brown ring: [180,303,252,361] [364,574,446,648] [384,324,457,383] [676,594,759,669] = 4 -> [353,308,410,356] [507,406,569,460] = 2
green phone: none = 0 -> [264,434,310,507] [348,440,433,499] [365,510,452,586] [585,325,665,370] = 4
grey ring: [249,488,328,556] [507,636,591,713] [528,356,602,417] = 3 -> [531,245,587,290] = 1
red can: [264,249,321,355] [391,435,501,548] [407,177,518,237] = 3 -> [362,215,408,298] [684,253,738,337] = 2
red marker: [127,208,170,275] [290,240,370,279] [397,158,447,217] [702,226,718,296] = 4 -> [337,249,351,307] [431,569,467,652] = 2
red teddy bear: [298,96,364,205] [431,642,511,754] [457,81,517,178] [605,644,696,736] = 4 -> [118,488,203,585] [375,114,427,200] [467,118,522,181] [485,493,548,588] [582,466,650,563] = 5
-=-=-=-=-
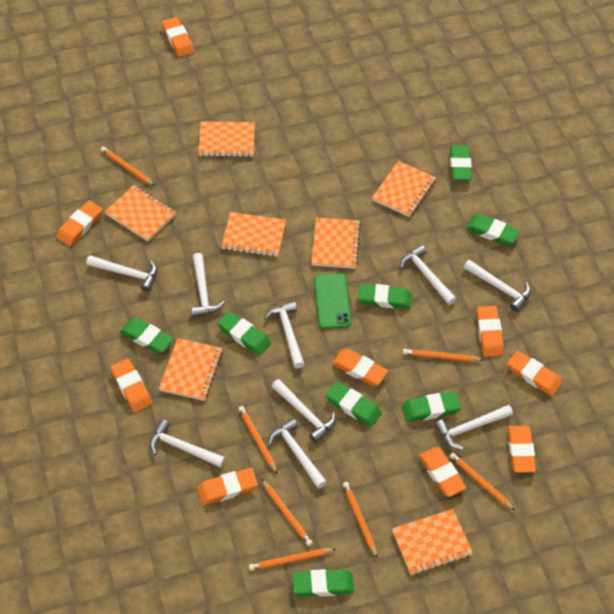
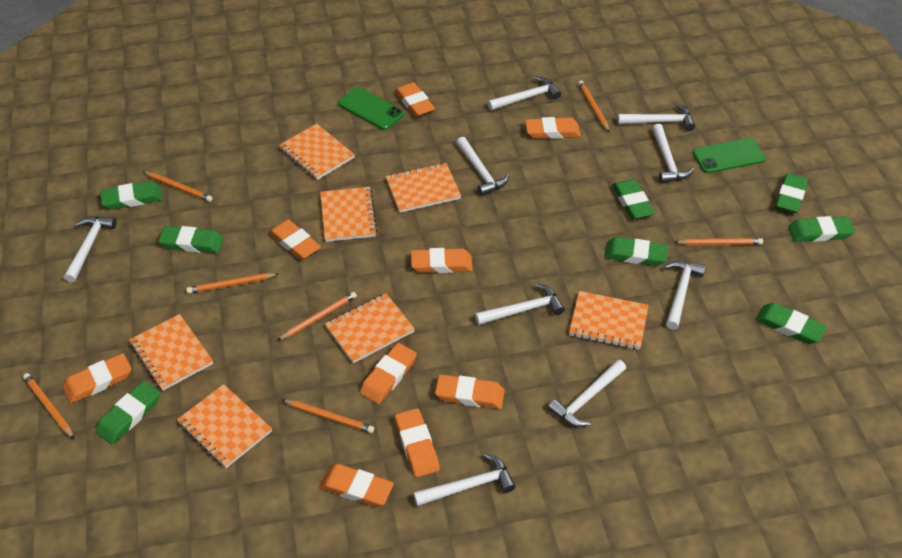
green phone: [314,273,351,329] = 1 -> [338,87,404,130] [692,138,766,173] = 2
-=-=-=-=-
§ **TASK TO CARRY OUT**: The answer is the lines above between the line holding "brown ring: [180,303,252,361]" and the line holding "red teddy bear: [298,96,364,205]", inclusive, each written out exactly, and no others.

§ **ANSWER BOX**:
brown ring: [180,303,252,361] [364,574,446,648] [384,324,457,383] [676,594,759,669] = 4 -> [353,308,410,356] [507,406,569,460] = 2
green phone: none = 0 -> [264,434,310,507] [348,440,433,499] [365,510,452,586] [585,325,665,370] = 4
grey ring: [249,488,328,556] [507,636,591,713] [528,356,602,417] = 3 -> [531,245,587,290] = 1
red can: [264,249,321,355] [391,435,501,548] [407,177,518,237] = 3 -> [362,215,408,298] [684,253,738,337] = 2
red marker: [127,208,170,275] [290,240,370,279] [397,158,447,217] [702,226,718,296] = 4 -> [337,249,351,307] [431,569,467,652] = 2
red teddy bear: [298,96,364,205] [431,642,511,754] [457,81,517,178] [605,644,696,736] = 4 -> [118,488,203,585] [375,114,427,200] [467,118,522,181] [485,493,548,588] [582,466,650,563] = 5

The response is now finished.